(WHAT IS REQUIRED) All of the entries below should be returned verbatim, apart from the pictures.

(Coordinate-based object records)
-- -- --

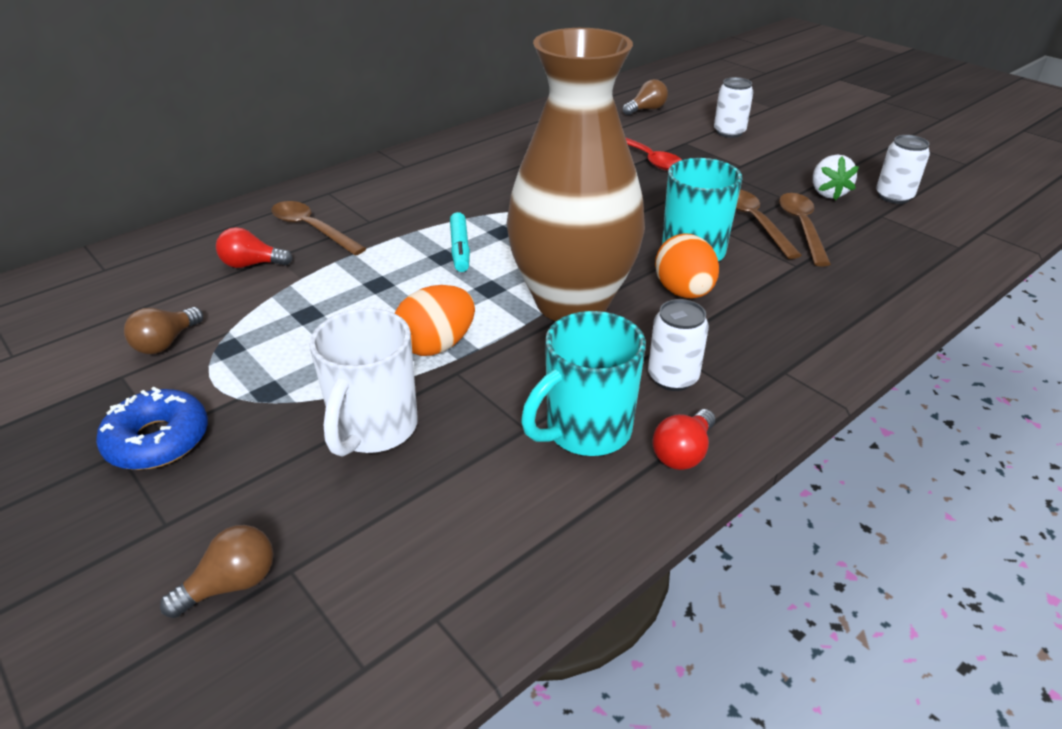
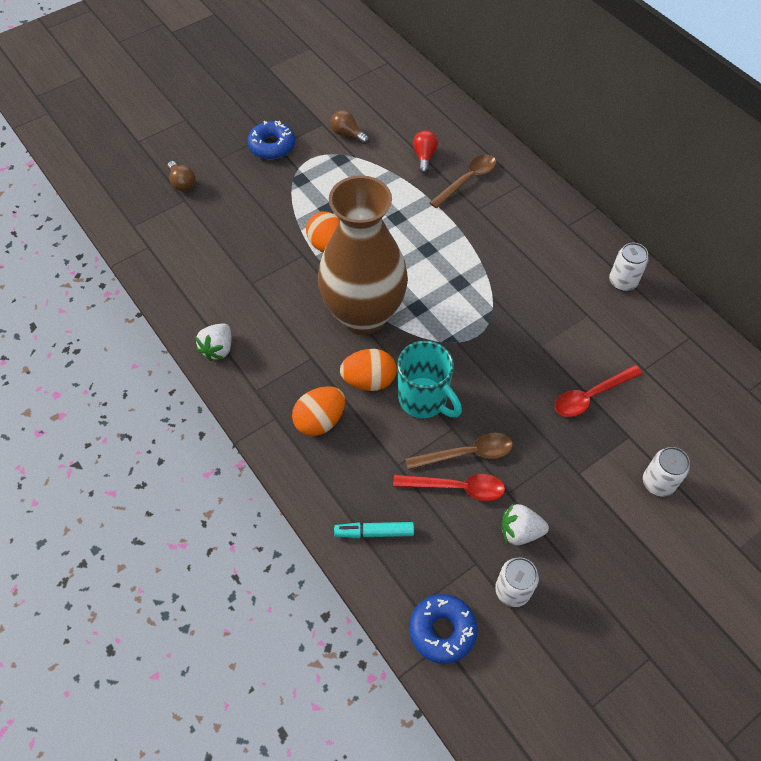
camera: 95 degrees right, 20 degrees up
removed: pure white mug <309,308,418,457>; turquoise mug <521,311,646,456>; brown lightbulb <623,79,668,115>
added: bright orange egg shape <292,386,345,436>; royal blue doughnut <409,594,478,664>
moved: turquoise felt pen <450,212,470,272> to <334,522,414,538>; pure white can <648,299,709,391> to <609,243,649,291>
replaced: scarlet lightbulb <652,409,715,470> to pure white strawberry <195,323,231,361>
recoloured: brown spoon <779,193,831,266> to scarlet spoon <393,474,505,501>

-- -- --

(RESULT FOR THIS TASK)
camera: 95 degrees right, 20 degrees up
removed: pure white mug <309,308,418,457>; turquoise mug <521,311,646,456>; brown lightbulb <623,79,668,115>
added: bright orange egg shape <292,386,345,436>; royal blue doughnut <409,594,478,664>
moved: turquoise felt pen <450,212,470,272> to <334,522,414,538>; pure white can <648,299,709,391> to <609,243,649,291>
replaced: scarlet lightbulb <652,409,715,470> to pure white strawberry <195,323,231,361>
recoloured: brown spoon <779,193,831,266> to scarlet spoon <393,474,505,501>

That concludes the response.